=== TASK OBJECTIVE ===
Copy every record verbatim. Leave the pictures out.

=== INFORMATION ===

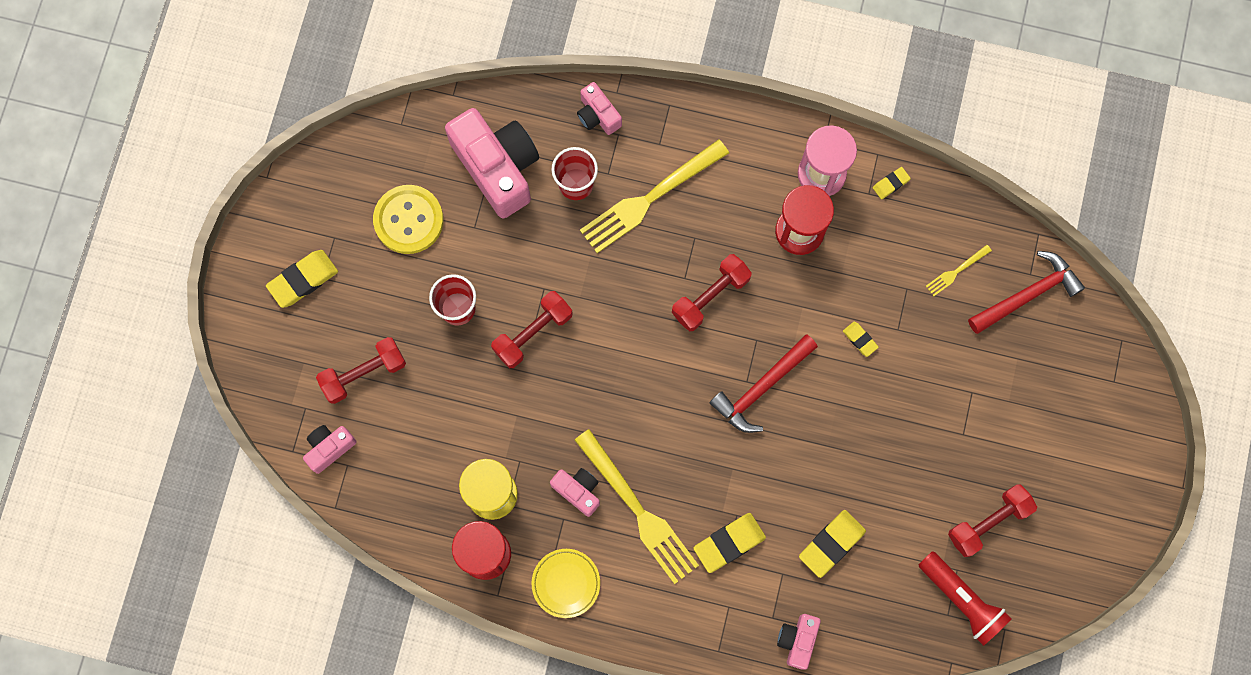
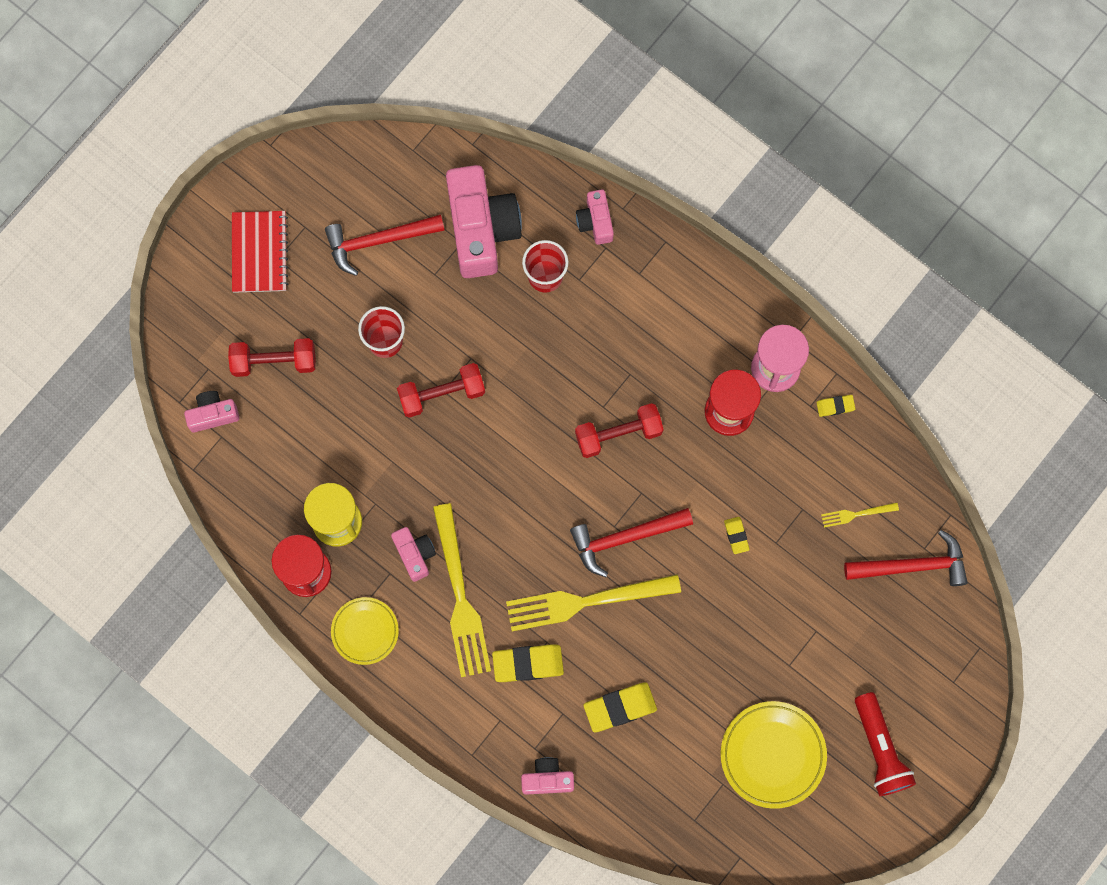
camera: 25 degrees right, 0 degrees up
(303, 280) = (259, 252): yellow eraser -> red notebook
(408, 220) = (378, 241): yellow button -> red hammer
(649, 199) = (605, 320): yellow fork -> yellow fork (585, 602)
(797, 640) = (547, 779): pink camera -> pink camera turned 45 degrees clockwise
(961, 600) = (713, 812): red flashlight -> red flashlight (880, 749)
(988, 522) = (772, 755): red dumbbell -> yellow plate

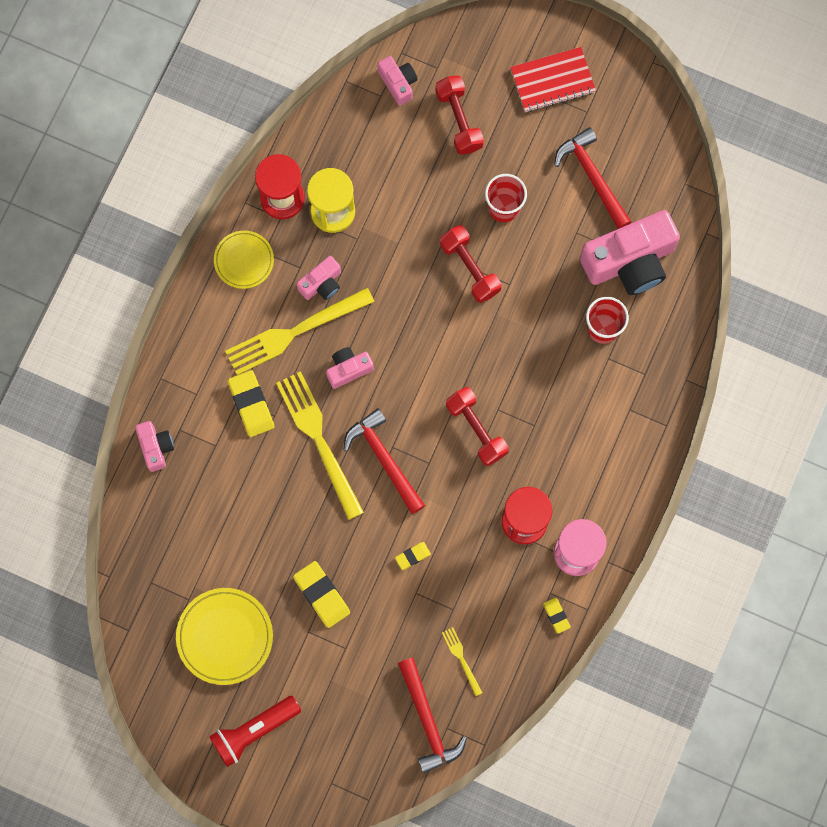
camera: 75 degrees right, 0 degrees up
(595, 221) = (666, 359): pink camera -> pink camera (348, 369)
(620, 707) = (233, 493): yellow eraser -> yellow eraser (322, 595)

=== RESPONSE TO THIS TASK ===
camera: 25 degrees right, 0 degrees up
(303, 280) = (259, 252): yellow eraser -> red notebook
(408, 220) = (378, 241): yellow button -> red hammer
(649, 199) = (605, 320): yellow fork -> yellow fork (585, 602)
(797, 640) = (547, 779): pink camera -> pink camera turned 45 degrees clockwise
(961, 600) = (713, 812): red flashlight -> red flashlight (880, 749)
(988, 522) = (772, 755): red dumbbell -> yellow plate

camera: 75 degrees right, 0 degrees up
(595, 221) = (666, 359): pink camera -> pink camera (348, 369)
(620, 707) = (233, 493): yellow eraser -> yellow eraser (322, 595)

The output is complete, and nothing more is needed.